From the entries that follow, pick out all lines holding "river".

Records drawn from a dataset
☆ ☆ ☆ ☆ ☆ ☆ ☆
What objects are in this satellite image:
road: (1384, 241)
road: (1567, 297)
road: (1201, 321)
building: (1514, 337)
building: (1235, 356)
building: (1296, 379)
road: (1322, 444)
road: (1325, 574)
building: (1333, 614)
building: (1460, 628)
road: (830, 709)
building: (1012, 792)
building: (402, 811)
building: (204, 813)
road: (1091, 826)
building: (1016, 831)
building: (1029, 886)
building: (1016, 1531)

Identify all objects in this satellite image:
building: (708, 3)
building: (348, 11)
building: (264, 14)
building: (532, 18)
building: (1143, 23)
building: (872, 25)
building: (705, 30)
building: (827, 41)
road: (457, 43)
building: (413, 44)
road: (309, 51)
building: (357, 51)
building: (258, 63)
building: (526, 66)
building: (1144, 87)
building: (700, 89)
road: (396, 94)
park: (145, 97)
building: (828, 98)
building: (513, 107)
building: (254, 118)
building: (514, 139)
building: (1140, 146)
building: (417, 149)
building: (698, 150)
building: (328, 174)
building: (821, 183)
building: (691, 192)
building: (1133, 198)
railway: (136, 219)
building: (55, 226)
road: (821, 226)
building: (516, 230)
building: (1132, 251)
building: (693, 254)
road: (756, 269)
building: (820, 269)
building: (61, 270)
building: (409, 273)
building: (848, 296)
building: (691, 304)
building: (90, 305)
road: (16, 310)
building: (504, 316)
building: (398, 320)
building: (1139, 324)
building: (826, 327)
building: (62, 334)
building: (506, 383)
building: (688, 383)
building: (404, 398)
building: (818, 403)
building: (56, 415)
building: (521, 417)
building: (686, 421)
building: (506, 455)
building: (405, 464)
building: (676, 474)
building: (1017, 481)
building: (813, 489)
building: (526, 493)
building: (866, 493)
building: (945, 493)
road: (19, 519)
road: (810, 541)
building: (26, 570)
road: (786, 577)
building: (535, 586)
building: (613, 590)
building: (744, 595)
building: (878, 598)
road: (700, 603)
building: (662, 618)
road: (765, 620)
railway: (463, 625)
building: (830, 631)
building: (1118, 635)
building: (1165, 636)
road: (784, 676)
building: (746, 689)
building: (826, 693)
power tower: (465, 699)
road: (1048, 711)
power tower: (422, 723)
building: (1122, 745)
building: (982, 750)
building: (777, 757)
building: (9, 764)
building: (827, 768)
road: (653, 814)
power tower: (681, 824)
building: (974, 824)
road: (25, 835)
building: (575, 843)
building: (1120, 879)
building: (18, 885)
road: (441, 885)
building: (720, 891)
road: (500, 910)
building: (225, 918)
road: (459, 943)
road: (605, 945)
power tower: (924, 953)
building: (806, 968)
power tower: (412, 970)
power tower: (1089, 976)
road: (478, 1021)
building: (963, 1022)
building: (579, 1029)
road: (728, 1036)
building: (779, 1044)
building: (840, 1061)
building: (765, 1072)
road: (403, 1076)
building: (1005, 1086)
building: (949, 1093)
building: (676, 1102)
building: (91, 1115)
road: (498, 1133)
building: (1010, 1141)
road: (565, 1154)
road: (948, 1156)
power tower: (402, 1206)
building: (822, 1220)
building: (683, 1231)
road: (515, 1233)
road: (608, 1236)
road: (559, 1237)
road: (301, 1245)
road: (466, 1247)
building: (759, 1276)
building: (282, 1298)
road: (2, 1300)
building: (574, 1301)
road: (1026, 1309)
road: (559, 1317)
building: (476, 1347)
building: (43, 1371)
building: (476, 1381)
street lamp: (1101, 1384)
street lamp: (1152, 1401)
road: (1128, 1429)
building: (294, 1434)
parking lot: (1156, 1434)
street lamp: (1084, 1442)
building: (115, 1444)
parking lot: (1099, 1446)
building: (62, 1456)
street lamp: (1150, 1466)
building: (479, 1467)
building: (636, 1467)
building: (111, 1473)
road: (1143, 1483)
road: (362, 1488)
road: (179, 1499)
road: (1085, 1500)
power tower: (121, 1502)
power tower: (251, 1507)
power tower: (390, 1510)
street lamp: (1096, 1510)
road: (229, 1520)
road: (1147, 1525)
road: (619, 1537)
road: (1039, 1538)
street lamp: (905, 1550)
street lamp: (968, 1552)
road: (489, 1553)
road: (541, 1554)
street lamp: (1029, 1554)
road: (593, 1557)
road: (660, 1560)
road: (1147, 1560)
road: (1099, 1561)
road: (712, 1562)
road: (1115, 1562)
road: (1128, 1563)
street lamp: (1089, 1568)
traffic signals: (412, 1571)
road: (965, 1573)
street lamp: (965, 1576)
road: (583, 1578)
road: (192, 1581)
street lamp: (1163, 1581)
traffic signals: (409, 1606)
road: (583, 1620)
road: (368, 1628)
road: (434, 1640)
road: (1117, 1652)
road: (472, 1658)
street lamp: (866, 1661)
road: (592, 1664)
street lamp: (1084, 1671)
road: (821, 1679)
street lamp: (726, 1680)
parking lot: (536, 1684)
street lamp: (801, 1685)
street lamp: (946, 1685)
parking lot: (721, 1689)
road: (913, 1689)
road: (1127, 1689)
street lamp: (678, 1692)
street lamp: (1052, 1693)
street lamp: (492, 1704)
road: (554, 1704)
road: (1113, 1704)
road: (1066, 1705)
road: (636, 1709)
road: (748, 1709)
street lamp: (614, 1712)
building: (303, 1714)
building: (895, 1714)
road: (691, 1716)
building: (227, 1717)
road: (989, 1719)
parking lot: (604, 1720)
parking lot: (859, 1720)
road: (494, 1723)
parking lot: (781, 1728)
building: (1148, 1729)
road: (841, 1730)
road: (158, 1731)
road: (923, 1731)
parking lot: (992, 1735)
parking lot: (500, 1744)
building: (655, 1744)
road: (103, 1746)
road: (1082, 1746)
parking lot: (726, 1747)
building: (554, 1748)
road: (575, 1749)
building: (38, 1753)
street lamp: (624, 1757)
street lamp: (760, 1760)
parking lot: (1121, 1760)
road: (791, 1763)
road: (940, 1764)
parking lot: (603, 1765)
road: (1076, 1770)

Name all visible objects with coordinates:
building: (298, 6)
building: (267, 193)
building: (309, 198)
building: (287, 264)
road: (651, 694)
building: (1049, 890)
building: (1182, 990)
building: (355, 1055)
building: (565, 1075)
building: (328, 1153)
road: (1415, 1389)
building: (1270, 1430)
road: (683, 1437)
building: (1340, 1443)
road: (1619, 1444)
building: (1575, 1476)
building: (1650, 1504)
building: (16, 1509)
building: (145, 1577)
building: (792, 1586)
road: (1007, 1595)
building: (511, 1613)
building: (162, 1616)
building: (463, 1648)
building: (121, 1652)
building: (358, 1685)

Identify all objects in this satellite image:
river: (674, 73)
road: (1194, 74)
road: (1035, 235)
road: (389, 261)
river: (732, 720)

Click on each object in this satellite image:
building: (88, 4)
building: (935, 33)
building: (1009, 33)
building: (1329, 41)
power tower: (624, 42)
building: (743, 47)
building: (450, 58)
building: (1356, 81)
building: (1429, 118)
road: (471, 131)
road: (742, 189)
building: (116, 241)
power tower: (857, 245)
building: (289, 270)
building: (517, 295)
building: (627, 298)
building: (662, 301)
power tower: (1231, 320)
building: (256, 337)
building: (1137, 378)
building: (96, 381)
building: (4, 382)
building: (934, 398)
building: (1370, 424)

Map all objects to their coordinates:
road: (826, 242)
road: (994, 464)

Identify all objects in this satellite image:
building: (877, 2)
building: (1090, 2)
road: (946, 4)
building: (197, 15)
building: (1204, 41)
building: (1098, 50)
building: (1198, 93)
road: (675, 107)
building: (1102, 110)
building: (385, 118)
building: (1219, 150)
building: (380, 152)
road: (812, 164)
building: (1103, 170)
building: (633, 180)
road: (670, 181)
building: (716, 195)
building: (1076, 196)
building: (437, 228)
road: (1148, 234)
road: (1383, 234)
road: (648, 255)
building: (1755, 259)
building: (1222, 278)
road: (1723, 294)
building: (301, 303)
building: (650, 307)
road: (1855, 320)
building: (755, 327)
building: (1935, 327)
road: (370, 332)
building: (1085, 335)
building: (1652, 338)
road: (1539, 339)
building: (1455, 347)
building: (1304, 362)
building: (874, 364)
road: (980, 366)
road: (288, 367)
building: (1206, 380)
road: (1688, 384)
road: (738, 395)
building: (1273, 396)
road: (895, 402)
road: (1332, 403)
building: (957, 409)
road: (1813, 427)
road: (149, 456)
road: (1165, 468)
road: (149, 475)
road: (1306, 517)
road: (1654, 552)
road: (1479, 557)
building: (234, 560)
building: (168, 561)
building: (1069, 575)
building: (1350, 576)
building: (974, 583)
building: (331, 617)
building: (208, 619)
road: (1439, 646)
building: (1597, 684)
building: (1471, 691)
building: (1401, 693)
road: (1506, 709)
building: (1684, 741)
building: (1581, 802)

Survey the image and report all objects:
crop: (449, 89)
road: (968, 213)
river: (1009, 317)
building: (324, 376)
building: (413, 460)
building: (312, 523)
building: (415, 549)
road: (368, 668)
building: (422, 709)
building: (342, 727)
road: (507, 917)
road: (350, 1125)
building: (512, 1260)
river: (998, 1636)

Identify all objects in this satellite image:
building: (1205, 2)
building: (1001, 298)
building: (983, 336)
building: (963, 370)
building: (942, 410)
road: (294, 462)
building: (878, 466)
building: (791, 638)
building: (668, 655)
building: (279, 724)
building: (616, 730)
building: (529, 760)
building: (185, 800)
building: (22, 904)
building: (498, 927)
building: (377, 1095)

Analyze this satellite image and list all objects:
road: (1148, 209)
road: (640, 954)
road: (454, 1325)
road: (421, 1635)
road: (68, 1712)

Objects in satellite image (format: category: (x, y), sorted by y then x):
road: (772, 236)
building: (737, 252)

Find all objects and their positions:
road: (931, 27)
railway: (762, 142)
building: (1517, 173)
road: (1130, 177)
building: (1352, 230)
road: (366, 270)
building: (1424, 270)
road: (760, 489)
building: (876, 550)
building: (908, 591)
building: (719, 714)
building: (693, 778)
☆ ☆ ☆ ☆ ☆ ☆ ☆
EXPECTED ANSWER:
river: (674, 73)
river: (732, 720)
river: (1009, 317)
river: (998, 1636)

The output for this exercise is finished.